**WHAT TO WORK ON:**
Across the records that follow, count each line holding "blue", and write only the total.

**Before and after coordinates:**
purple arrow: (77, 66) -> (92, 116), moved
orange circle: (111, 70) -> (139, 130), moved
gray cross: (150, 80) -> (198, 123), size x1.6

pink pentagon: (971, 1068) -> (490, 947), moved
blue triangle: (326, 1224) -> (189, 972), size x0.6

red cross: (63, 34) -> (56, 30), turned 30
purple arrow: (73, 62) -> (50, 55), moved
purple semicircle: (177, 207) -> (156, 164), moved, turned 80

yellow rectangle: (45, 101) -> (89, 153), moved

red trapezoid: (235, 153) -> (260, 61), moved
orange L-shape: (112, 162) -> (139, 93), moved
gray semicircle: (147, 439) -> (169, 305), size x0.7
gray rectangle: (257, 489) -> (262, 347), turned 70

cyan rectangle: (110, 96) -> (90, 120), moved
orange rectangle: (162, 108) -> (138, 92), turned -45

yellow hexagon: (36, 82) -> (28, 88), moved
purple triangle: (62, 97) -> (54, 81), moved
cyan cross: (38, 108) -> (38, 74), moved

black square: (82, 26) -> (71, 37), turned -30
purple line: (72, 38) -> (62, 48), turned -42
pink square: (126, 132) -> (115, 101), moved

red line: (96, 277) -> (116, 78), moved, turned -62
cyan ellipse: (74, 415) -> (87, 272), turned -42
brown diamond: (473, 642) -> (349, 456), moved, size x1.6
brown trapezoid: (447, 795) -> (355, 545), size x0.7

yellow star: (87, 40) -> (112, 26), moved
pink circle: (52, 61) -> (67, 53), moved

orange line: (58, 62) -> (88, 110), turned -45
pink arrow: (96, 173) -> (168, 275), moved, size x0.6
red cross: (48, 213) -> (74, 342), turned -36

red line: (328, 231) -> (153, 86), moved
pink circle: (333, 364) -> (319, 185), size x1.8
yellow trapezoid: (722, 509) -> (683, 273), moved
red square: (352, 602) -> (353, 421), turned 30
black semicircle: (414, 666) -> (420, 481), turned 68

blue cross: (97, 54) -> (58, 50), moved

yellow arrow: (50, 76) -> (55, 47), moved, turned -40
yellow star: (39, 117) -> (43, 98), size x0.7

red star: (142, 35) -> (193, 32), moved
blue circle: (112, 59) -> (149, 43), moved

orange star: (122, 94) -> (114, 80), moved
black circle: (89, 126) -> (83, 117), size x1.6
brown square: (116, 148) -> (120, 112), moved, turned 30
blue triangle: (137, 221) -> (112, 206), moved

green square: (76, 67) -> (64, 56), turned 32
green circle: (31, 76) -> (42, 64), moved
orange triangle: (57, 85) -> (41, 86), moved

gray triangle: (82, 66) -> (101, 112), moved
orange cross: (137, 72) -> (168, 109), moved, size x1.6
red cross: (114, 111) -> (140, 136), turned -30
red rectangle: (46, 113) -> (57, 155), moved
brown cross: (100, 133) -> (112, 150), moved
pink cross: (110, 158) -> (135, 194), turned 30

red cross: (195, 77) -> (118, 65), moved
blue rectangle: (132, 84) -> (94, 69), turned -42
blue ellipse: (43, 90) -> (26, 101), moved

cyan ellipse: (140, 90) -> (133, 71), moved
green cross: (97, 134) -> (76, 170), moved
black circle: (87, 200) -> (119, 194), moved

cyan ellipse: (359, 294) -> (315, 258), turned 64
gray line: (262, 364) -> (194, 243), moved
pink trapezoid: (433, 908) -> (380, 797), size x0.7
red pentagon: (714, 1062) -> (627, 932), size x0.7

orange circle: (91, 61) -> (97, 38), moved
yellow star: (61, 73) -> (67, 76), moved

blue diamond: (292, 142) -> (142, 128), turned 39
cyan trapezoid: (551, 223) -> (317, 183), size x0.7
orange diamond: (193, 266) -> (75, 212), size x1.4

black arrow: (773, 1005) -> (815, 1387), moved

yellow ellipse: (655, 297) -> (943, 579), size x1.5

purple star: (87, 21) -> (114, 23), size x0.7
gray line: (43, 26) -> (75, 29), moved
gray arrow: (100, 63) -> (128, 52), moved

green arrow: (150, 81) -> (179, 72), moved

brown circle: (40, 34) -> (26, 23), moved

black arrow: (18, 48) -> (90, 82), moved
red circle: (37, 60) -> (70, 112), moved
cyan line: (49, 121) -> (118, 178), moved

**FINISHED EXERCISE:**
7